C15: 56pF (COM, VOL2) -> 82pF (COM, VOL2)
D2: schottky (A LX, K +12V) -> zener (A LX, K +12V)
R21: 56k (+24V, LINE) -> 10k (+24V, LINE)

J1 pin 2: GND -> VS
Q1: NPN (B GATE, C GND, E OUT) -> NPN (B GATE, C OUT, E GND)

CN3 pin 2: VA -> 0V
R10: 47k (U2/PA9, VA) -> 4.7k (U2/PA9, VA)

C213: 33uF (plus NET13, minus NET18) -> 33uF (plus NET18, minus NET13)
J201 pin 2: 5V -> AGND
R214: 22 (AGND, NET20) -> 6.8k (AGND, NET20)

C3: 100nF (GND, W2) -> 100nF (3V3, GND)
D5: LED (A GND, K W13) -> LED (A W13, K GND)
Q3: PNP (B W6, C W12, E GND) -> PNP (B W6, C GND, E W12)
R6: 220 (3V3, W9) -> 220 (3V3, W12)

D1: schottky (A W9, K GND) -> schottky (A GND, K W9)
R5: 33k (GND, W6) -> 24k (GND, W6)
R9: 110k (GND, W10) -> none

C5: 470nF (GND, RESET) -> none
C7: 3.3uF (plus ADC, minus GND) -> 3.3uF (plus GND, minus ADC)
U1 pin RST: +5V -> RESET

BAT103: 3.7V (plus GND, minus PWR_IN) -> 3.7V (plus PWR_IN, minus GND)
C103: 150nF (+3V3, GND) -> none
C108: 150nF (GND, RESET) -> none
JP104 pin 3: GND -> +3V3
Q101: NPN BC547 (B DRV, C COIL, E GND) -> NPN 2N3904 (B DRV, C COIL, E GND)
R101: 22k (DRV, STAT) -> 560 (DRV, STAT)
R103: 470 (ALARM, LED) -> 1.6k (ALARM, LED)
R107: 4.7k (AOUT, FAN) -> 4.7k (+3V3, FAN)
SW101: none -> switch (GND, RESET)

☆ ☆ ☆ ☆ ☆ ☆ ☆

**TASK DETAILS**
An exact repeat of the whole listing above is needed; write it out now.

**OUTPUT FOR THIS EXERCISE**
C15: 56pF (COM, VOL2) -> 82pF (COM, VOL2)
D2: schottky (A LX, K +12V) -> zener (A LX, K +12V)
R21: 56k (+24V, LINE) -> 10k (+24V, LINE)

J1 pin 2: GND -> VS
Q1: NPN (B GATE, C GND, E OUT) -> NPN (B GATE, C OUT, E GND)

CN3 pin 2: VA -> 0V
R10: 47k (U2/PA9, VA) -> 4.7k (U2/PA9, VA)

C213: 33uF (plus NET13, minus NET18) -> 33uF (plus NET18, minus NET13)
J201 pin 2: 5V -> AGND
R214: 22 (AGND, NET20) -> 6.8k (AGND, NET20)

C3: 100nF (GND, W2) -> 100nF (3V3, GND)
D5: LED (A GND, K W13) -> LED (A W13, K GND)
Q3: PNP (B W6, C W12, E GND) -> PNP (B W6, C GND, E W12)
R6: 220 (3V3, W9) -> 220 (3V3, W12)

D1: schottky (A W9, K GND) -> schottky (A GND, K W9)
R5: 33k (GND, W6) -> 24k (GND, W6)
R9: 110k (GND, W10) -> none

C5: 470nF (GND, RESET) -> none
C7: 3.3uF (plus ADC, minus GND) -> 3.3uF (plus GND, minus ADC)
U1 pin RST: +5V -> RESET

BAT103: 3.7V (plus GND, minus PWR_IN) -> 3.7V (plus PWR_IN, minus GND)
C103: 150nF (+3V3, GND) -> none
C108: 150nF (GND, RESET) -> none
JP104 pin 3: GND -> +3V3
Q101: NPN BC547 (B DRV, C COIL, E GND) -> NPN 2N3904 (B DRV, C COIL, E GND)
R101: 22k (DRV, STAT) -> 560 (DRV, STAT)
R103: 470 (ALARM, LED) -> 1.6k (ALARM, LED)
R107: 4.7k (AOUT, FAN) -> 4.7k (+3V3, FAN)
SW101: none -> switch (GND, RESET)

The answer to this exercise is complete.